### WHAT IS BEING ASKED
Print all of the entries exactly, minus the pictures.

### ENTRIES SUPPLIED
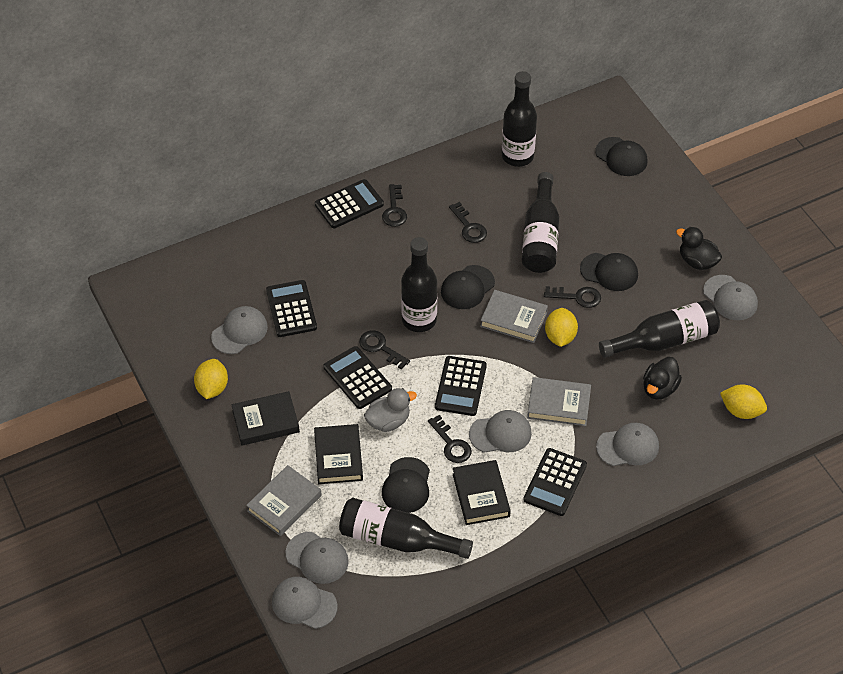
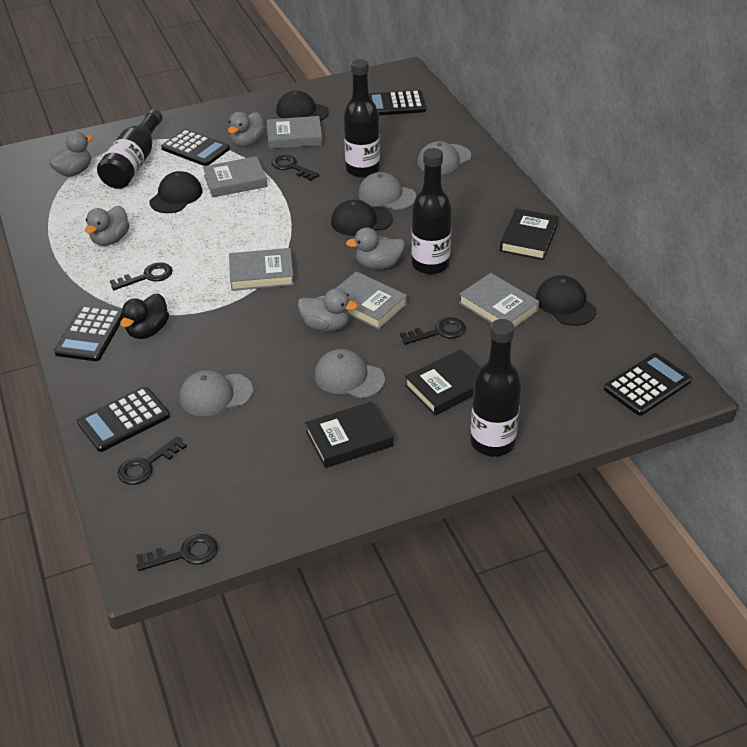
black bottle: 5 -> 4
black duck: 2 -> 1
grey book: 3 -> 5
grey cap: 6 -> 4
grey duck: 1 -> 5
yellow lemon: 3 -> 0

### SOLUTION TO THIS TASK
black bottle: 5 -> 4
black duck: 2 -> 1
grey book: 3 -> 5
grey cap: 6 -> 4
grey duck: 1 -> 5
yellow lemon: 3 -> 0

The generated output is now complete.